Data records
==================================================

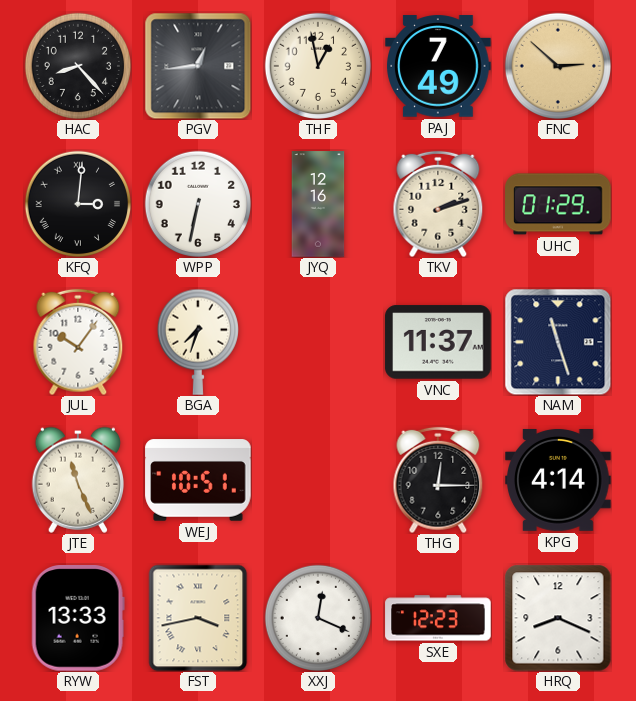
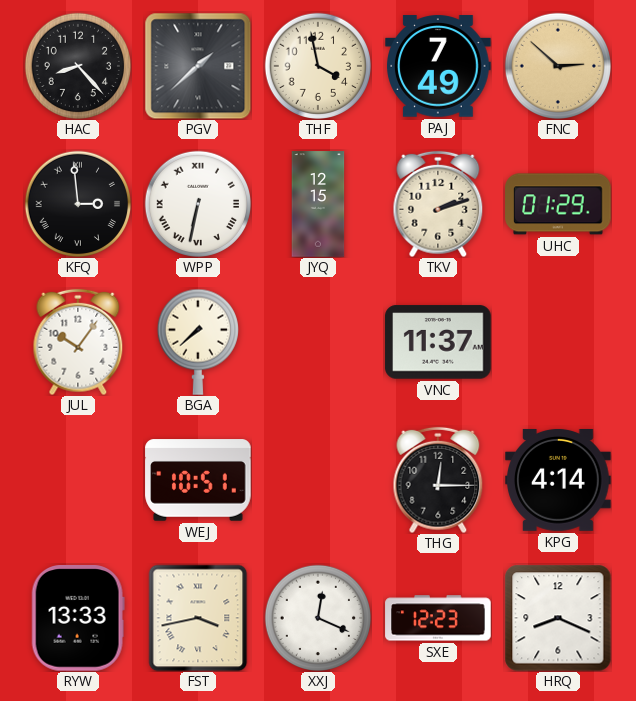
PGV: 12:44 -> 1:38
THF: 12:58 -> 3:58
KFQ: 3:01 -> 2:59
WPP numerals: Arabic -> Roman
JYQ: 12:16 -> 12:15
BGA: 7:33 -> 7:38
NAM: 11:27 -> none
JTE: 11:26 -> none
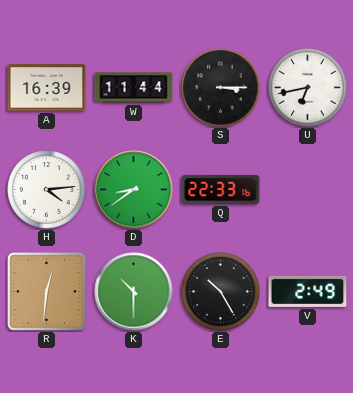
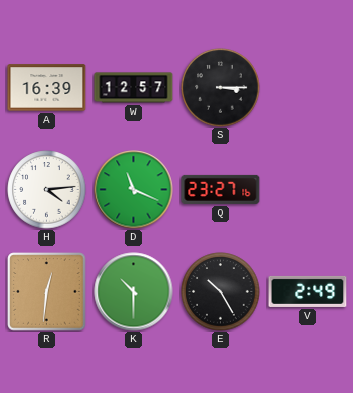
W: 11:44 -> 12:57
U: 6:43 -> none
D: 8:39 -> 11:19
Q: 22:33 -> 23:27
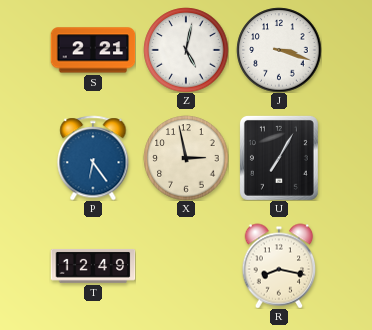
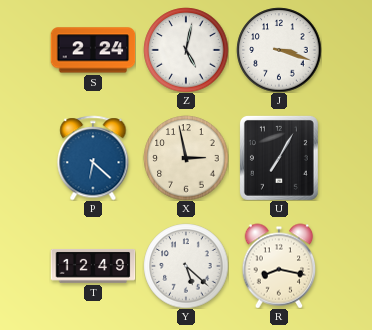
S: 2:21 -> 2:24
P: 6:24 -> 6:22
Y: none -> 5:22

==================================================

Task directions: Could you turn the listing above into a numbered list, skipping any blank lines and leaving out the pictures?

Response to the task:
1. PGV: 12:44 -> 1:38
2. THF: 12:58 -> 3:58
3. KFQ: 3:01 -> 2:59
4. WPP numerals: Arabic -> Roman
5. JYQ: 12:16 -> 12:15
6. BGA: 7:33 -> 7:38
7. NAM: 11:27 -> none
8. JTE: 11:26 -> none
9. W: 11:44 -> 12:57
10. U: 6:43 -> none
11. D: 8:39 -> 11:19
12. Q: 22:33 -> 23:27
13. S: 2:21 -> 2:24
14. P: 6:24 -> 6:22
15. Y: none -> 5:22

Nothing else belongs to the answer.